### DATA PROVIDED
*** Begin section ***

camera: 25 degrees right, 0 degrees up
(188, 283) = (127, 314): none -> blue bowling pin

*** End section ***
*** Begin section ***

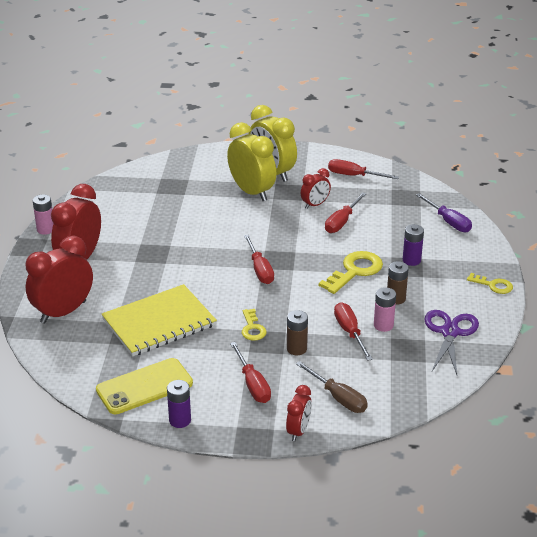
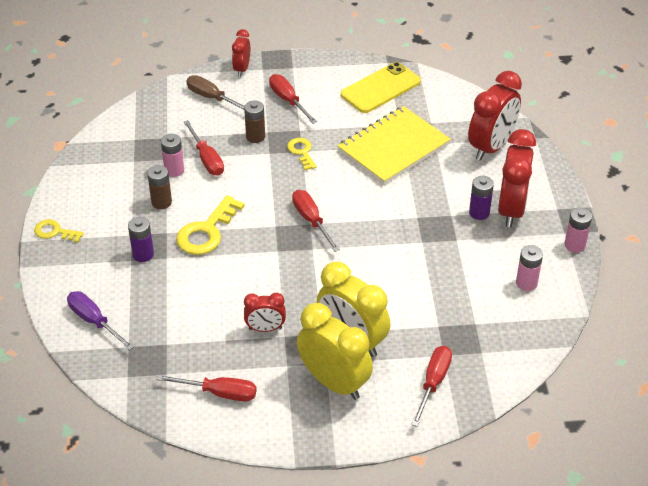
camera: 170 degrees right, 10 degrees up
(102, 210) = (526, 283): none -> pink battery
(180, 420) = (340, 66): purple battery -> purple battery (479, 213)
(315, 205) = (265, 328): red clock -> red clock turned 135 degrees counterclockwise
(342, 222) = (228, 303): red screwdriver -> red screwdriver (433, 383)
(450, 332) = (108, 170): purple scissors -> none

*** End section ***

### TRY IT
Answer with a number only. How many lines in the records include the word "none"?

### WRITTEN ANSWER
3